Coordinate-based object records
--- START ---
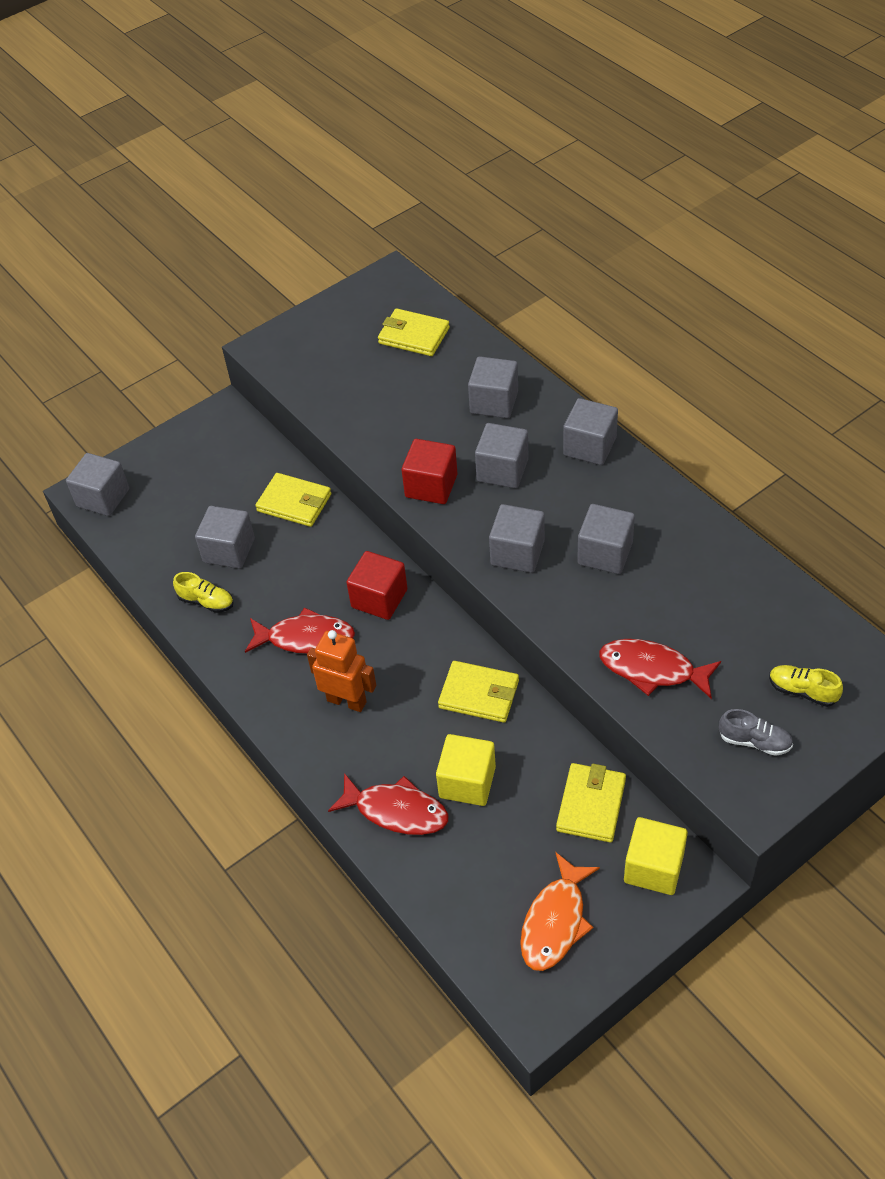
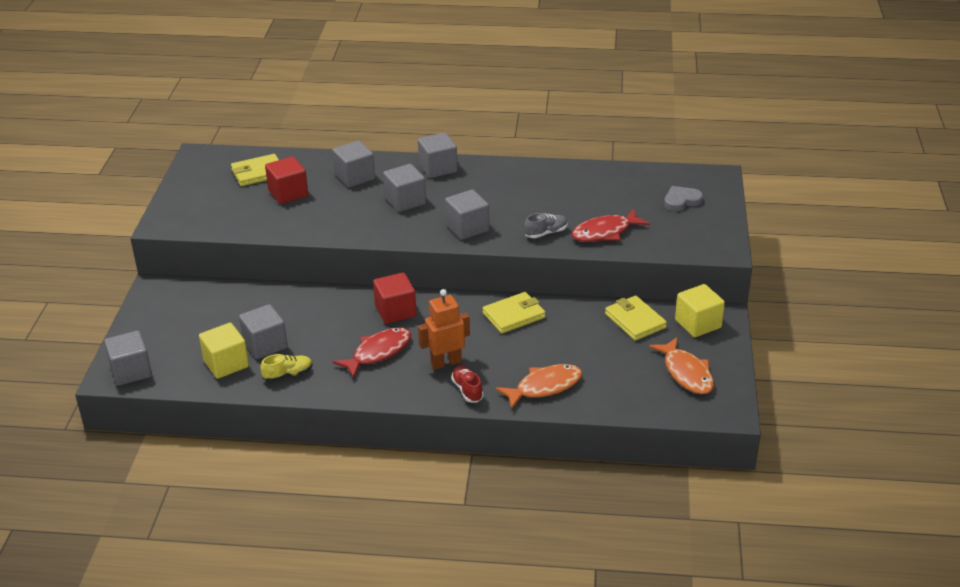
camera: 50 degrees left, 15 degrees down
(294, 502) = (274, 301): yellow wallet -> none
(325, 751) = (467, 390): none -> red shoe
(396, 811) = (544, 387): red fish -> orange fish
(431, 486) = (374, 228): red cube -> red cube (288, 193)
(467, 782) = (562, 352): yellow cube -> yellow cube (226, 364)
(605, 553) = (513, 204): grey cube -> none
(754, 741) = (689, 230): grey shoe -> grey shoe (546, 233)
(802, 691) = (681, 201): yellow shoe -> grey heart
--- END ---
*AIM OF THE TASK*. Restate the line containing "(396, 811) = (544, 387): red" and every remaining line of the records word for word. Add nothing.

*ANSWER AREA*.
(396, 811) = (544, 387): red fish -> orange fish
(431, 486) = (374, 228): red cube -> red cube (288, 193)
(467, 782) = (562, 352): yellow cube -> yellow cube (226, 364)
(605, 553) = (513, 204): grey cube -> none
(754, 741) = (689, 230): grey shoe -> grey shoe (546, 233)
(802, 691) = (681, 201): yellow shoe -> grey heart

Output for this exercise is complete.